Looking through the data, please report how many lines contain the string "BASE", giving nothing but the number.

### THE INPUT

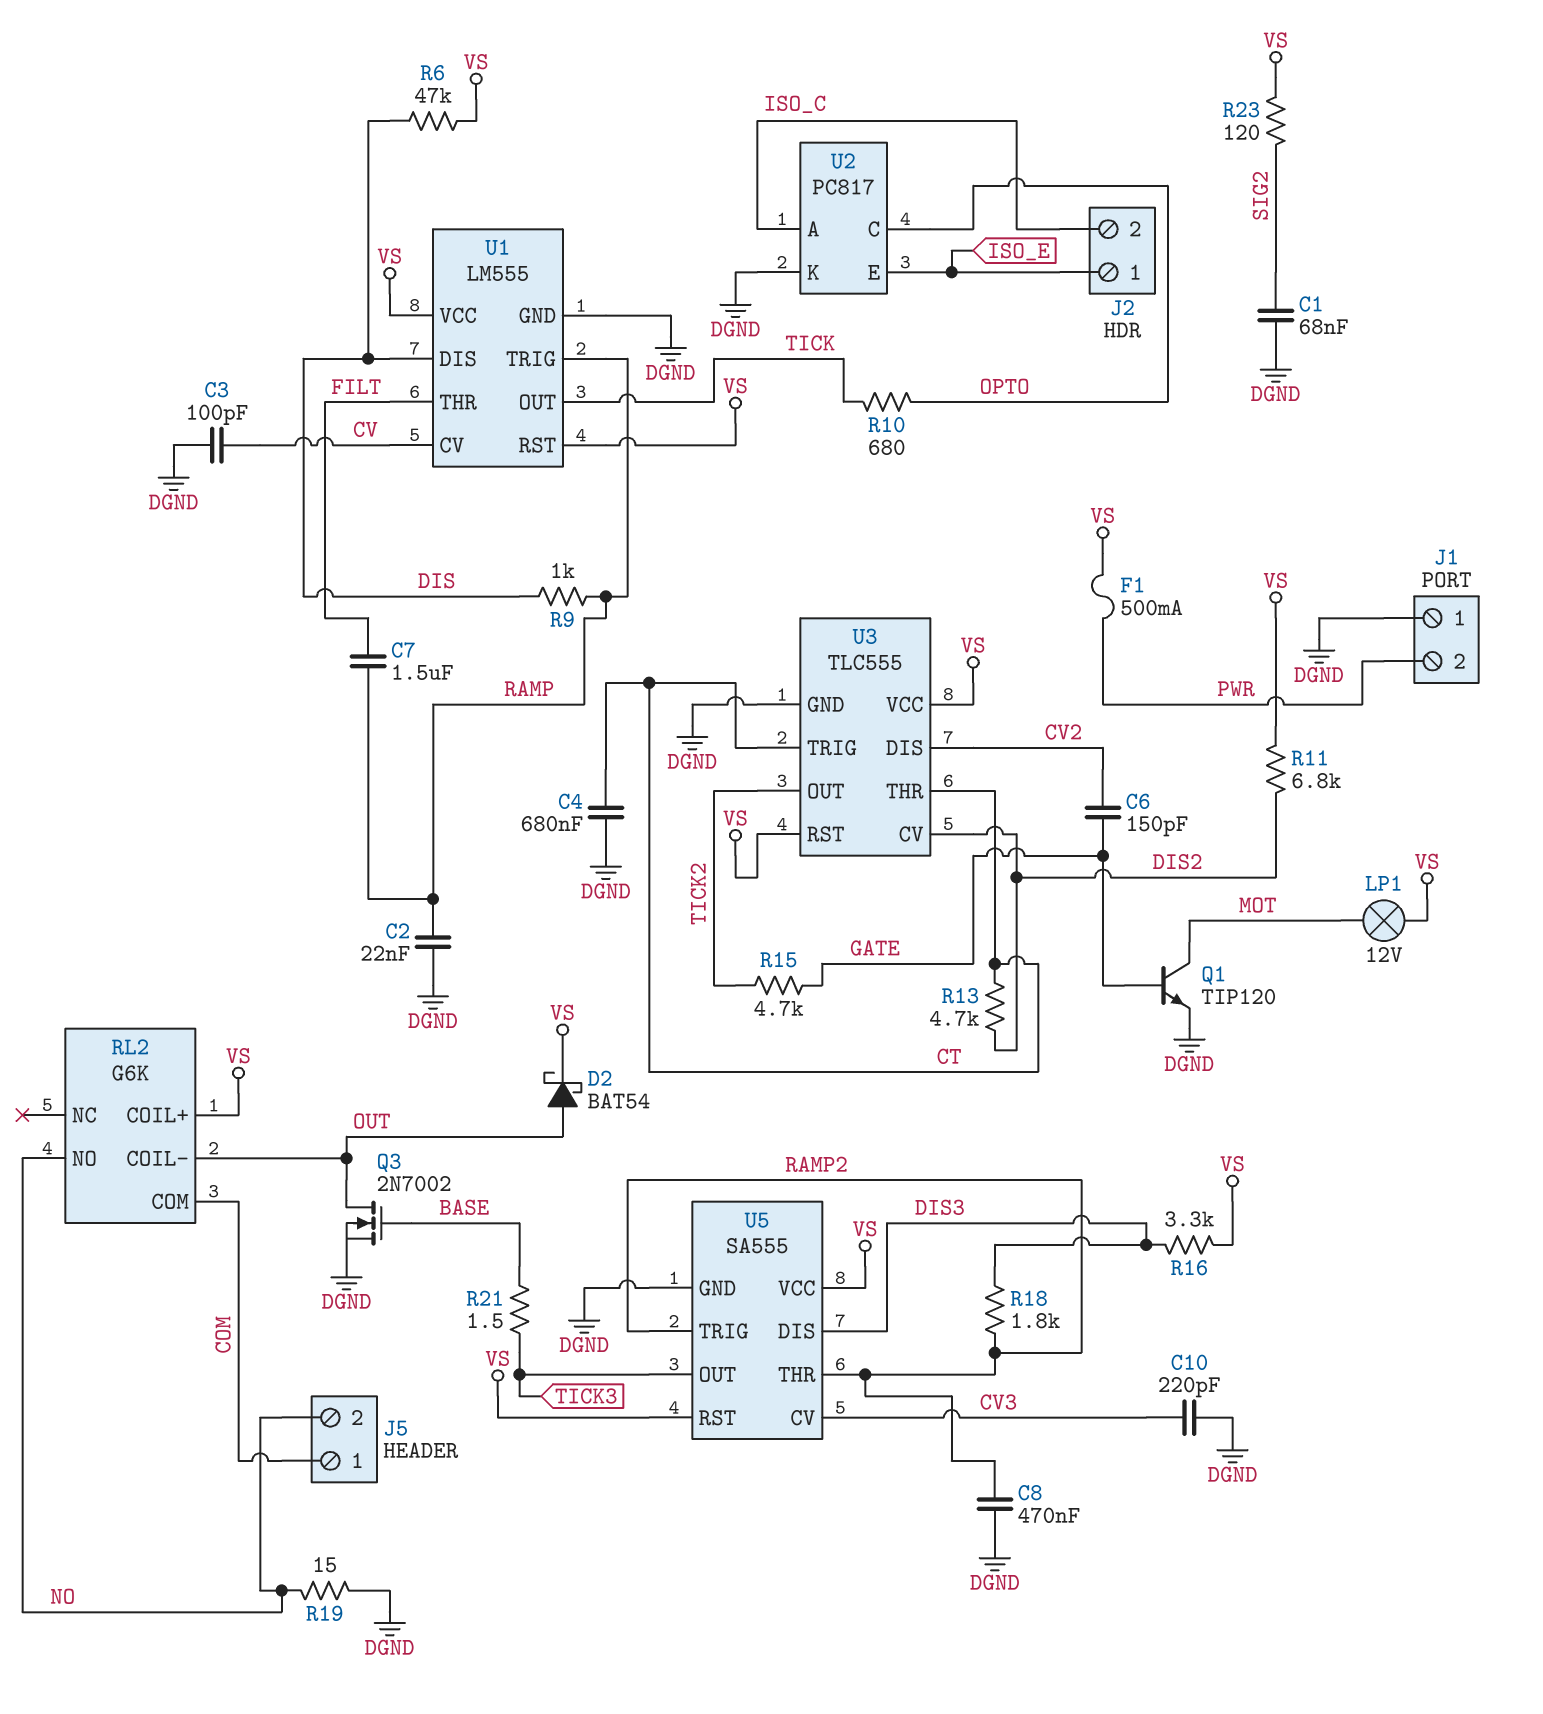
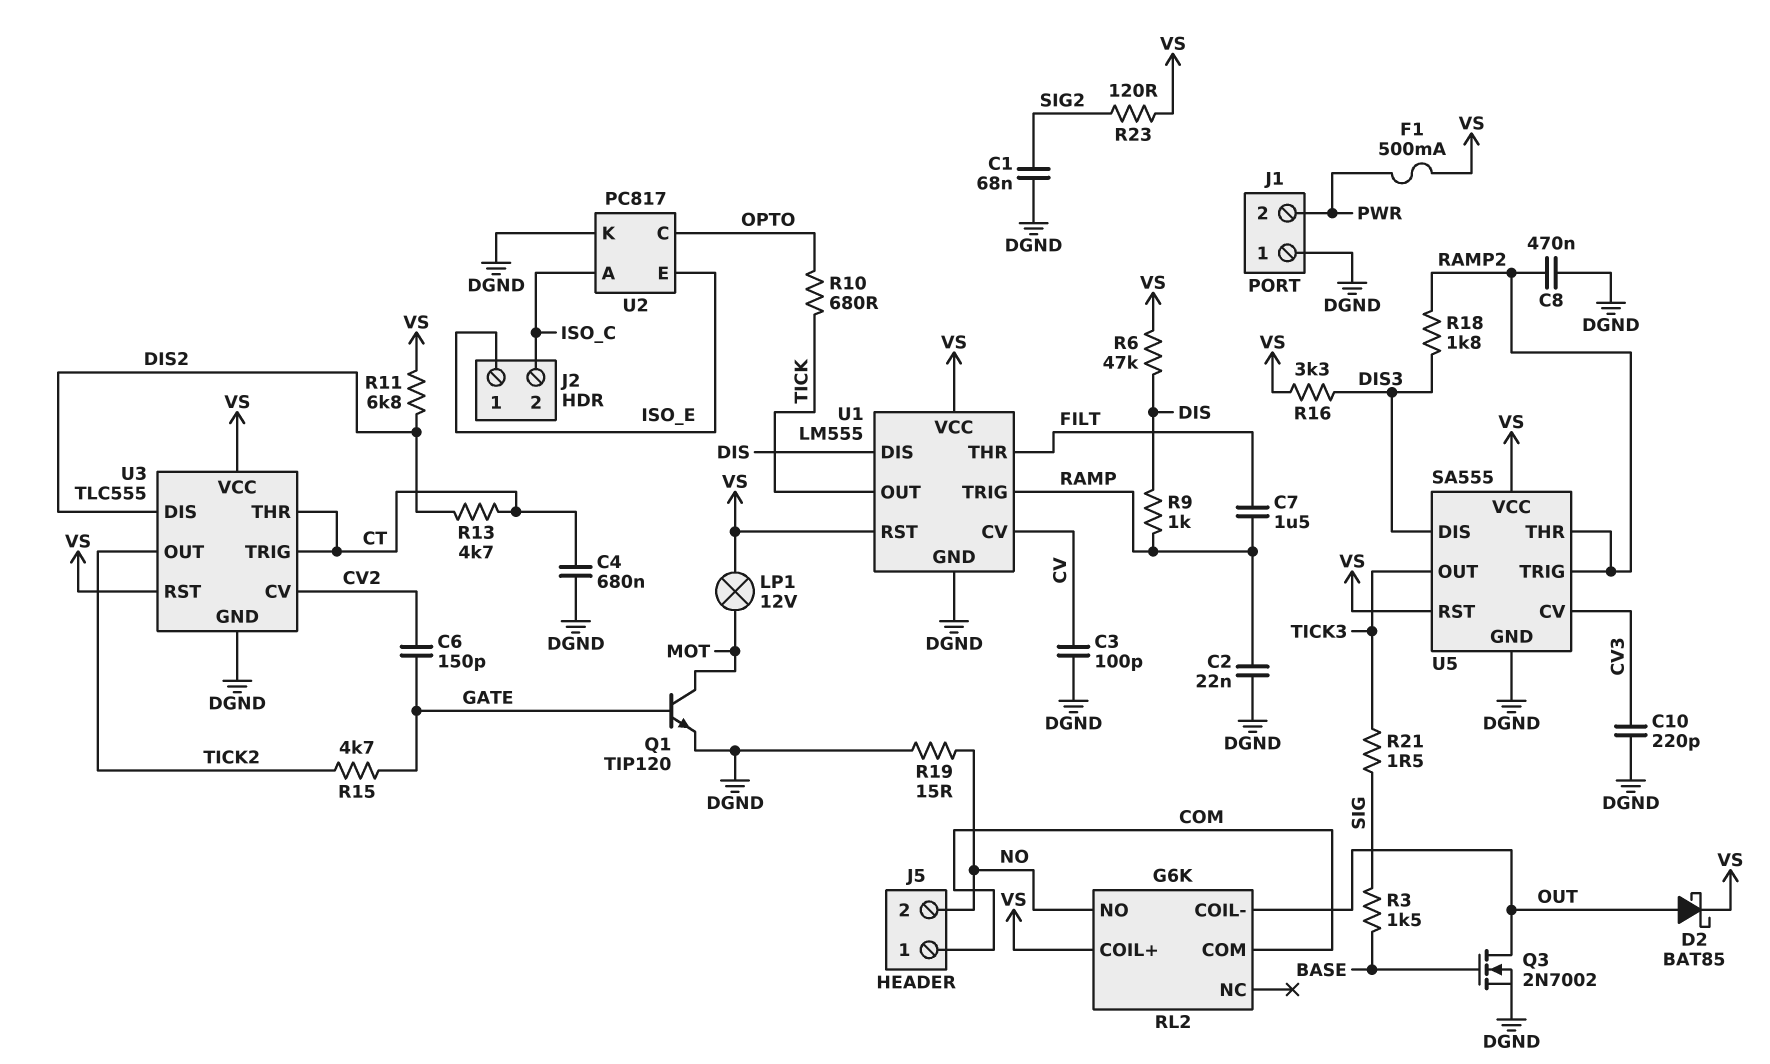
D2: schottky BAT54 (A OUT, K VS) -> schottky BAT85 (A OUT, K VS)
R3: none -> 1.5k (BASE, SIG)
R21: 1.5 (BASE, TICK3) -> 1.5 (SIG, TICK3)
U3 pin CV: DIS2 -> CV2
U3 pin DIS: CV2 -> DIS2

######

### EXERCISE RESULT
2